━━━━━ RECORDS SUPPLIED
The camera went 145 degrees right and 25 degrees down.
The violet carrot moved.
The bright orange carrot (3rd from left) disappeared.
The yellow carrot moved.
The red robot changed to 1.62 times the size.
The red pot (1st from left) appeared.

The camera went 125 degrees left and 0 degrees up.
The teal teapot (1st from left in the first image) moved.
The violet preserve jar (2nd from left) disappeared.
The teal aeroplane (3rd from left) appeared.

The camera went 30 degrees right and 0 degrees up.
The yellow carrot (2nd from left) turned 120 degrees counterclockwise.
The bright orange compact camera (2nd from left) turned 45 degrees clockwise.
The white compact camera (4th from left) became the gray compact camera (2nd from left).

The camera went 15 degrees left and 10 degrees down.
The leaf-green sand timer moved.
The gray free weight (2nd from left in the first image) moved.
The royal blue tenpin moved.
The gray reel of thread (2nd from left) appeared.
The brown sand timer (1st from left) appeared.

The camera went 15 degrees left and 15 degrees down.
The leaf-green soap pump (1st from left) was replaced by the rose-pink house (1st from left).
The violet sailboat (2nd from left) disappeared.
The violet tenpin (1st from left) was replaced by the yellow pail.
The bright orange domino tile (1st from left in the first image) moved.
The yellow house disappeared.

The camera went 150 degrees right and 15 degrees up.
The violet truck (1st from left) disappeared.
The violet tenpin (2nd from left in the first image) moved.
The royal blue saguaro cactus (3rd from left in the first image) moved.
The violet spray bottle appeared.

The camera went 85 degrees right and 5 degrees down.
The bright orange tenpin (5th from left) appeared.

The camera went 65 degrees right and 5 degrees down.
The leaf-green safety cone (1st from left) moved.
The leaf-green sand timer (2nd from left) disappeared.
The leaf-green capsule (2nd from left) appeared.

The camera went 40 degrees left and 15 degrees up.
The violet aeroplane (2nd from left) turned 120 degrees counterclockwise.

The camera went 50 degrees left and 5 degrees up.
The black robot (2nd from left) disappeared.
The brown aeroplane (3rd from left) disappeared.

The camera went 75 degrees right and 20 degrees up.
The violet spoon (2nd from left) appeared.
━━━━━━━━━━
__WHAT YOU WILL DO__. Return all of the lines above exactly, with none omitted.

__EXPECTED ANSWER__.
The camera went 145 degrees right and 25 degrees down.
The violet carrot moved.
The bright orange carrot (3rd from left) disappeared.
The yellow carrot moved.
The red robot changed to 1.62 times the size.
The red pot (1st from left) appeared.

The camera went 125 degrees left and 0 degrees up.
The teal teapot (1st from left in the first image) moved.
The violet preserve jar (2nd from left) disappeared.
The teal aeroplane (3rd from left) appeared.

The camera went 30 degrees right and 0 degrees up.
The yellow carrot (2nd from left) turned 120 degrees counterclockwise.
The bright orange compact camera (2nd from left) turned 45 degrees clockwise.
The white compact camera (4th from left) became the gray compact camera (2nd from left).

The camera went 15 degrees left and 10 degrees down.
The leaf-green sand timer moved.
The gray free weight (2nd from left in the first image) moved.
The royal blue tenpin moved.
The gray reel of thread (2nd from left) appeared.
The brown sand timer (1st from left) appeared.

The camera went 15 degrees left and 15 degrees down.
The leaf-green soap pump (1st from left) was replaced by the rose-pink house (1st from left).
The violet sailboat (2nd from left) disappeared.
The violet tenpin (1st from left) was replaced by the yellow pail.
The bright orange domino tile (1st from left in the first image) moved.
The yellow house disappeared.

The camera went 150 degrees right and 15 degrees up.
The violet truck (1st from left) disappeared.
The violet tenpin (2nd from left in the first image) moved.
The royal blue saguaro cactus (3rd from left in the first image) moved.
The violet spray bottle appeared.

The camera went 85 degrees right and 5 degrees down.
The bright orange tenpin (5th from left) appeared.

The camera went 65 degrees right and 5 degrees down.
The leaf-green safety cone (1st from left) moved.
The leaf-green sand timer (2nd from left) disappeared.
The leaf-green capsule (2nd from left) appeared.

The camera went 40 degrees left and 15 degrees up.
The violet aeroplane (2nd from left) turned 120 degrees counterclockwise.

The camera went 50 degrees left and 5 degrees up.
The black robot (2nd from left) disappeared.
The brown aeroplane (3rd from left) disappeared.

The camera went 75 degrees right and 20 degrees up.
The violet spoon (2nd from left) appeared.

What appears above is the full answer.